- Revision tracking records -
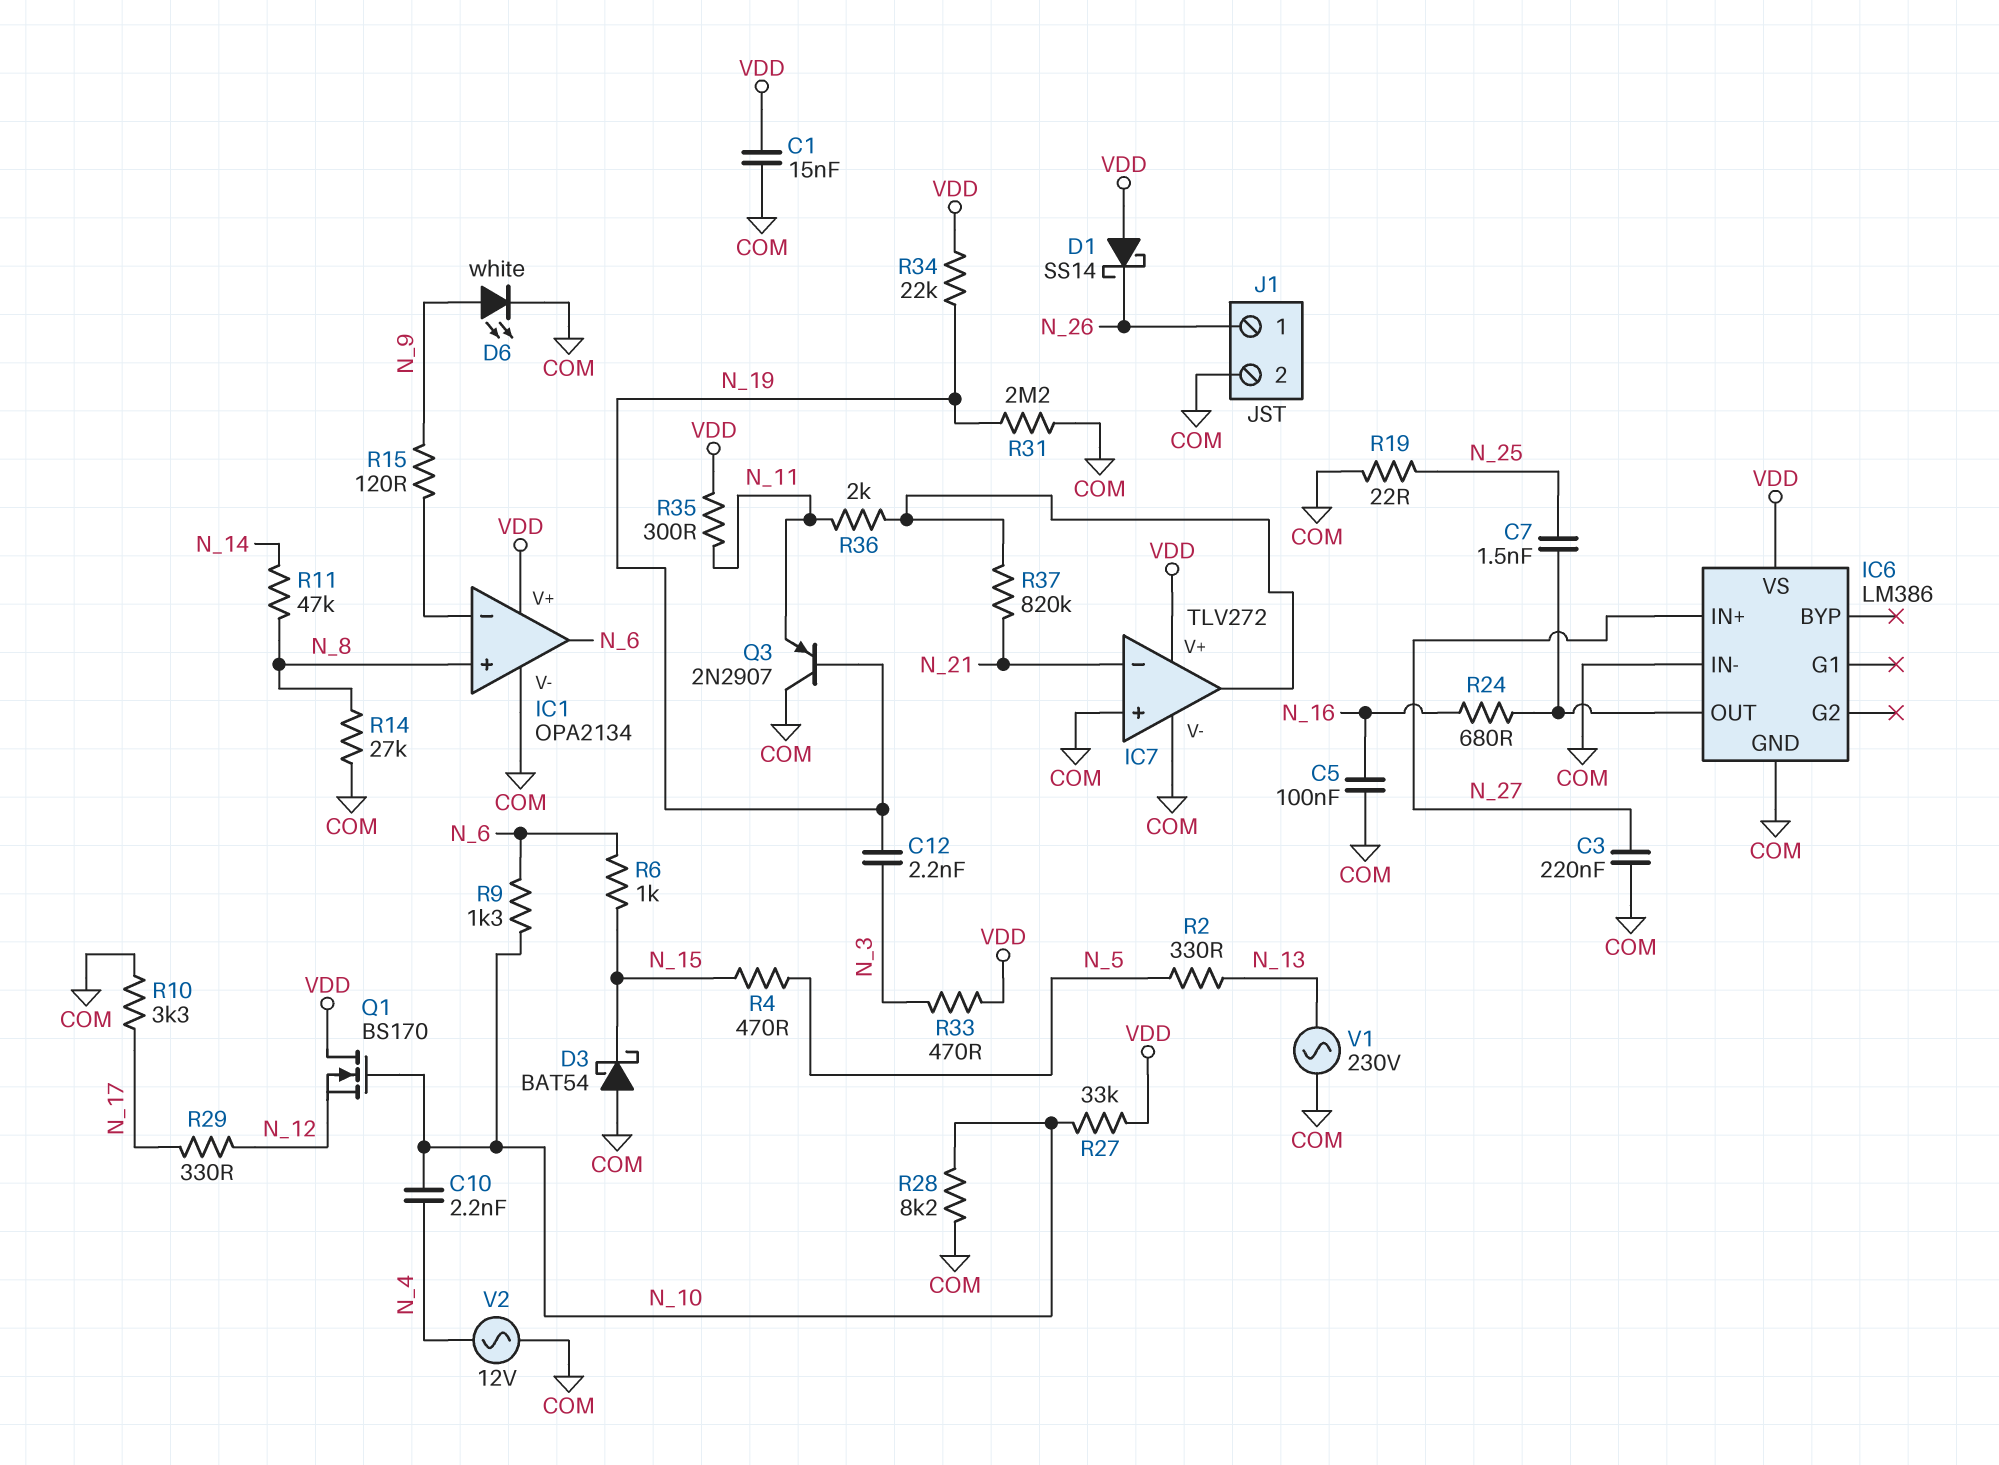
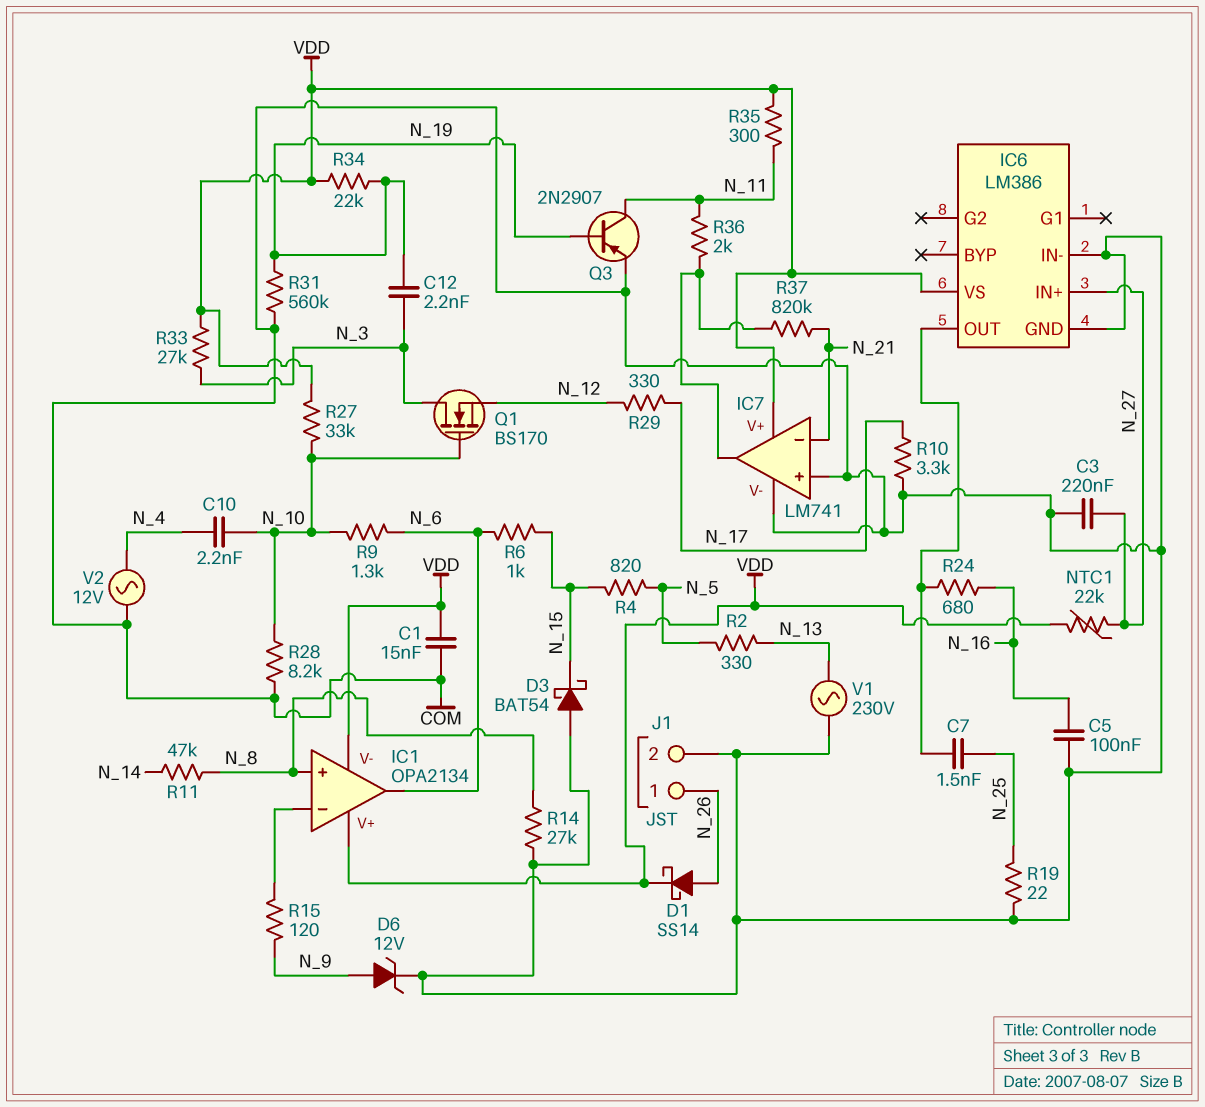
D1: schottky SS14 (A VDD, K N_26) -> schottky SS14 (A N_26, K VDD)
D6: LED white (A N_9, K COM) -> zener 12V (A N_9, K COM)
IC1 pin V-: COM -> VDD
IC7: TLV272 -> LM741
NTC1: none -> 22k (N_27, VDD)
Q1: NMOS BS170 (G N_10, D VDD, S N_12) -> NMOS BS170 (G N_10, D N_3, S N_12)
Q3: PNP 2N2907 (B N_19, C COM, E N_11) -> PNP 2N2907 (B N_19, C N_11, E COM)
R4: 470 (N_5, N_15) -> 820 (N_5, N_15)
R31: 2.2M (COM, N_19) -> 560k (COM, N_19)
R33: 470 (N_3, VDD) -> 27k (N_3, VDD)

- What you need to do -
Print exactly the lines above from the one with "NTC1: none -> 22k (N_27, VDD)" to the one with "R31: 2.2M (COM, N_19) -> 560k (COM, N_19)", including both.

- Completed task -
NTC1: none -> 22k (N_27, VDD)
Q1: NMOS BS170 (G N_10, D VDD, S N_12) -> NMOS BS170 (G N_10, D N_3, S N_12)
Q3: PNP 2N2907 (B N_19, C COM, E N_11) -> PNP 2N2907 (B N_19, C N_11, E COM)
R4: 470 (N_5, N_15) -> 820 (N_5, N_15)
R31: 2.2M (COM, N_19) -> 560k (COM, N_19)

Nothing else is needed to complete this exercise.